Instructions for the task: List every line in the material below that contains the string "kern". Matching is case-sensitive.

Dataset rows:

+ + + + +

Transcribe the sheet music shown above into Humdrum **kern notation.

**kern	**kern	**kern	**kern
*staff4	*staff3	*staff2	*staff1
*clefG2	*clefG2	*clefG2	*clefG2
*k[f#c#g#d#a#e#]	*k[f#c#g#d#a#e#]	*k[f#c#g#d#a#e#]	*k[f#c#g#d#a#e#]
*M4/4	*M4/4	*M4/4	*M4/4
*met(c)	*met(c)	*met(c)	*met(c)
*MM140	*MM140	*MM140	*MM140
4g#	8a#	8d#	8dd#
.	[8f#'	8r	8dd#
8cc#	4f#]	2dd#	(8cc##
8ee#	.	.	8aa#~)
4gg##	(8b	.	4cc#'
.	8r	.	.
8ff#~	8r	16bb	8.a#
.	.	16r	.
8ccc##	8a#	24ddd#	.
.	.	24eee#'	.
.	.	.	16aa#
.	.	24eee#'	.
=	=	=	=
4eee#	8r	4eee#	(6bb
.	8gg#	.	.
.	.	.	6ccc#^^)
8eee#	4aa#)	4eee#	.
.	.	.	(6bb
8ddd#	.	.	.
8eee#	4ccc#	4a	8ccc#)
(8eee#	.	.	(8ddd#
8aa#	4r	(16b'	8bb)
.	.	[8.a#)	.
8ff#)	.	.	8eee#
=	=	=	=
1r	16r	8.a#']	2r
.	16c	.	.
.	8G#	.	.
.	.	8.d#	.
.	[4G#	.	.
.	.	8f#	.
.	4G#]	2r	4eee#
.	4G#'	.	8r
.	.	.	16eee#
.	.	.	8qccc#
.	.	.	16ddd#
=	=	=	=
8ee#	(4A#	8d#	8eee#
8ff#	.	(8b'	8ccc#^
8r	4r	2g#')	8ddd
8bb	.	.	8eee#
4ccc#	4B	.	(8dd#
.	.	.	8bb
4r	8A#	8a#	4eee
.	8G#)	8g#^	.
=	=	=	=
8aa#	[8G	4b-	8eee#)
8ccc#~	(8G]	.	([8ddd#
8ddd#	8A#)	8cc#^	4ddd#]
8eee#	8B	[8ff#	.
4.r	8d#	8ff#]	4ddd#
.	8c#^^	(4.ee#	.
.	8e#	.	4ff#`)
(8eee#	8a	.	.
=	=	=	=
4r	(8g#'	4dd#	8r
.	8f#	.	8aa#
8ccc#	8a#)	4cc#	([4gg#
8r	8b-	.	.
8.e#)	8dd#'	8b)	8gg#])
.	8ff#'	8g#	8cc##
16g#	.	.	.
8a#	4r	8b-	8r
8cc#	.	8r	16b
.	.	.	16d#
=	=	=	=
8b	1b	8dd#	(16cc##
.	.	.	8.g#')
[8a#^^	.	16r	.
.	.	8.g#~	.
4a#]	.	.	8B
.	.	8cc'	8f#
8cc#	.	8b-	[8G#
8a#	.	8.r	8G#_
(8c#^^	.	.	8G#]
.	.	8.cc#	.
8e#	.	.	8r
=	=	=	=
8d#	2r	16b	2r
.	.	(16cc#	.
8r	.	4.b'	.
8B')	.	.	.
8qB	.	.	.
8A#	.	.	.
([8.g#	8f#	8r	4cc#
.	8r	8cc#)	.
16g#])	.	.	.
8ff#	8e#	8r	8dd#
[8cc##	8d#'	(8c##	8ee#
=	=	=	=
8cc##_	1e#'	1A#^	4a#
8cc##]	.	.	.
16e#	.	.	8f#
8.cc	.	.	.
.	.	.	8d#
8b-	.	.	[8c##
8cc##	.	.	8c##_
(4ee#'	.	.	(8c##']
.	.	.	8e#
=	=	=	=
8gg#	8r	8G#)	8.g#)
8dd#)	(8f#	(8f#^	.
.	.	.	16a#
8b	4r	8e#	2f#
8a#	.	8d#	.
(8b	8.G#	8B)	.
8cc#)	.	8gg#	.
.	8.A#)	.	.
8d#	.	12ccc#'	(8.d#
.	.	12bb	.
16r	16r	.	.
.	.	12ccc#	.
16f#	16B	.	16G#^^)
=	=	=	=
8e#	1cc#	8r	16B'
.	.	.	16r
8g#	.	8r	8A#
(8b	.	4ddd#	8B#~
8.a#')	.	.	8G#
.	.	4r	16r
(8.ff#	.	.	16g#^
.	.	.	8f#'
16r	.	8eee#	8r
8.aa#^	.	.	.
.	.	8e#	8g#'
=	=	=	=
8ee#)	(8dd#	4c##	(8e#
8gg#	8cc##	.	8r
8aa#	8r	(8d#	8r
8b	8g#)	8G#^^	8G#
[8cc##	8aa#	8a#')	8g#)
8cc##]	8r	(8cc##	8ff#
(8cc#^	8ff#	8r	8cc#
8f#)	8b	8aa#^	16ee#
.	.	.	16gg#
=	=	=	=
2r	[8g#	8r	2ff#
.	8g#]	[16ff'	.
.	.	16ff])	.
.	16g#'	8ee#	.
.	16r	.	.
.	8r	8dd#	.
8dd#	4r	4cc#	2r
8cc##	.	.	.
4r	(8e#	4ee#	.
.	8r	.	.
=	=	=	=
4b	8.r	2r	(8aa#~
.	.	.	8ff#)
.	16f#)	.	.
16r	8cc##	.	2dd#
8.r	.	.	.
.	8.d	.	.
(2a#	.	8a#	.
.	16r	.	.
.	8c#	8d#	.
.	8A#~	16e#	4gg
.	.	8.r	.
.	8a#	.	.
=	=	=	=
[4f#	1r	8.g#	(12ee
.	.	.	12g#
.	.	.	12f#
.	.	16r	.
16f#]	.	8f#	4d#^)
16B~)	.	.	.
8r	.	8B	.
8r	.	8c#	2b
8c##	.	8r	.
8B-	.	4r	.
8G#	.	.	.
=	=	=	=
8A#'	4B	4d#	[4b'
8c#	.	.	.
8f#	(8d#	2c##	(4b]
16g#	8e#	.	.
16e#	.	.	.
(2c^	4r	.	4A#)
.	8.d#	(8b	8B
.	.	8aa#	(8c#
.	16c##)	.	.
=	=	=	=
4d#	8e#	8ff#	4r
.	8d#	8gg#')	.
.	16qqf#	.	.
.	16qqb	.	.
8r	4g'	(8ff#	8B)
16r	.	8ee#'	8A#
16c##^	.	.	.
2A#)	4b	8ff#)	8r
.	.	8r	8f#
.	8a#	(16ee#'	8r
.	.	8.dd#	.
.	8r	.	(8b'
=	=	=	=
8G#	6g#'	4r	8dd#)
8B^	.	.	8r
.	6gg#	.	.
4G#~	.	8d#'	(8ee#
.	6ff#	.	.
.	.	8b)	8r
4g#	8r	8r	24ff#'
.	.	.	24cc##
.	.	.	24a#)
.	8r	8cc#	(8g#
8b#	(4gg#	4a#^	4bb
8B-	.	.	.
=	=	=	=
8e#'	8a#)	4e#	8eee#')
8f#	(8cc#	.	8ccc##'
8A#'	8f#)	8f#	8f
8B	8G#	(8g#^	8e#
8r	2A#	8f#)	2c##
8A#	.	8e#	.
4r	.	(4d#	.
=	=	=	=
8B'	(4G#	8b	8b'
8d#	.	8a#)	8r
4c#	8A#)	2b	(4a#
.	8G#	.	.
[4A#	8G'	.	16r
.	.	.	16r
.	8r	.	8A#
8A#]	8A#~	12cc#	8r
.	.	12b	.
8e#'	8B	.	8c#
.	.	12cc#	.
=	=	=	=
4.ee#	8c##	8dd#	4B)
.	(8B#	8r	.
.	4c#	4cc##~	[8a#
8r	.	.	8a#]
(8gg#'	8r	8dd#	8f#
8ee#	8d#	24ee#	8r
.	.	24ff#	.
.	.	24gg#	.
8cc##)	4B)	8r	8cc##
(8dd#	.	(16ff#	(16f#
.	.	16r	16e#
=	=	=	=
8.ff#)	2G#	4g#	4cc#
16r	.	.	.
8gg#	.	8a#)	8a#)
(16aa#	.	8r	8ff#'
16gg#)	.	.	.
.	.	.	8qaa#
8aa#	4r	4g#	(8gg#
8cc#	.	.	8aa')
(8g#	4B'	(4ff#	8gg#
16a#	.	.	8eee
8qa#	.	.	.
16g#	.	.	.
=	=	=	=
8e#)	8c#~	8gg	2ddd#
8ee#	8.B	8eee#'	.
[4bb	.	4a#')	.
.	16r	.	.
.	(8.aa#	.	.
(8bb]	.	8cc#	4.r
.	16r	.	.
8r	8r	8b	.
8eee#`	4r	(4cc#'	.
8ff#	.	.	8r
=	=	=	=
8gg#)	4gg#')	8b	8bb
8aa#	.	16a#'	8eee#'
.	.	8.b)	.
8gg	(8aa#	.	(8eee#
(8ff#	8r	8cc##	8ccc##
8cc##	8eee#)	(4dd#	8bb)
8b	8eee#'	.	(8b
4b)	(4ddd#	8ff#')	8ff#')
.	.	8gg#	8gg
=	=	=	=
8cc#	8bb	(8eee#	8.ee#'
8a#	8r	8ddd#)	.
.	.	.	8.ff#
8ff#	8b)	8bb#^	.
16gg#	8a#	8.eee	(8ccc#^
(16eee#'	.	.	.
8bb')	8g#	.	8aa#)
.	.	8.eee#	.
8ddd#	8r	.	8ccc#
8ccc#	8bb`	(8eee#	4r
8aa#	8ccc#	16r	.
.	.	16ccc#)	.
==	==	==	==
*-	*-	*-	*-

+ + + + +

Final result:
Transcribe the sheet music shown above into Humdrum **kern notation.
**kern	**kern	**kern	**kern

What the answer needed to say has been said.